• **Exercise goal**:
Your answer must be an exact transcription of the data, with every picture omitted.

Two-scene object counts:

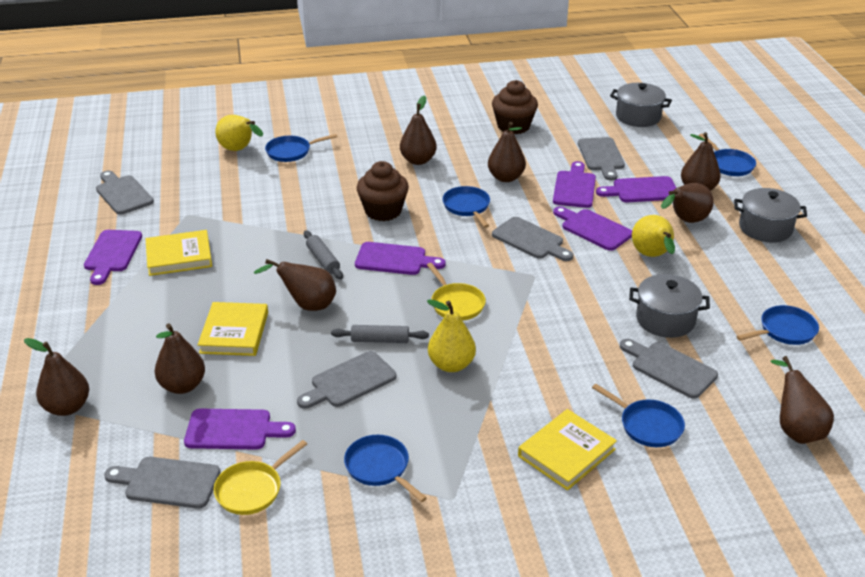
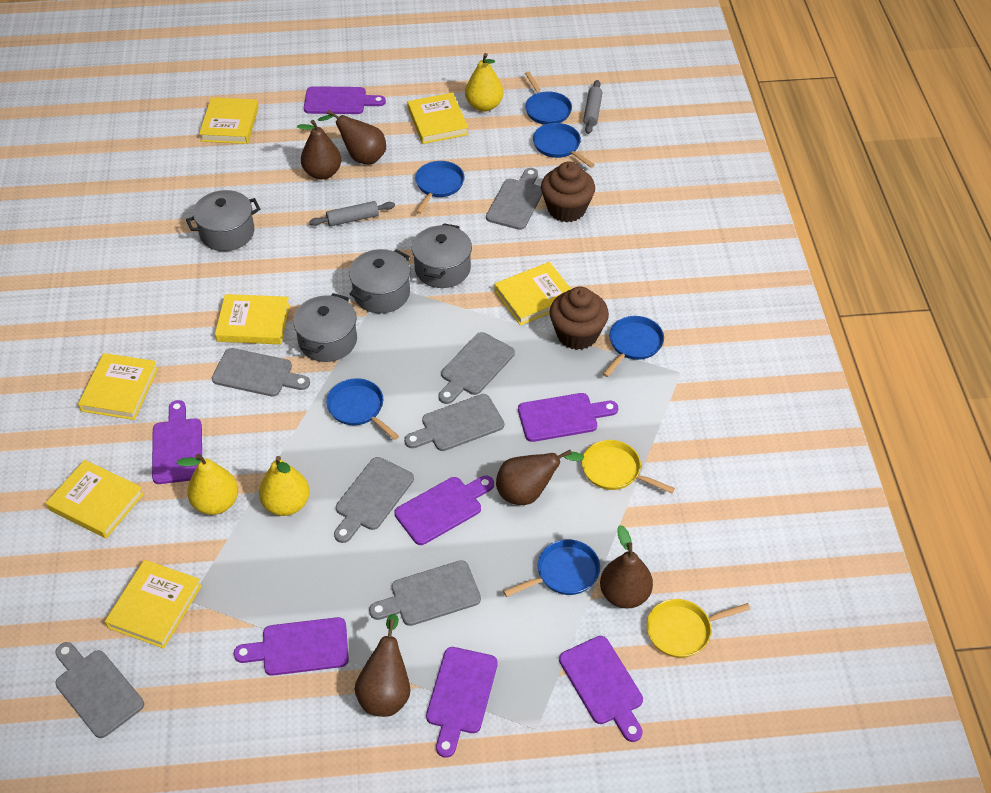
brown pear: 8 -> 5
grey cutting board: 6 -> 7
grey pot: 3 -> 4
purple cutting board: 6 -> 7
yellow book: 3 -> 7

• **Expected answer**:
brown pear: 8 -> 5
grey cutting board: 6 -> 7
grey pot: 3 -> 4
purple cutting board: 6 -> 7
yellow book: 3 -> 7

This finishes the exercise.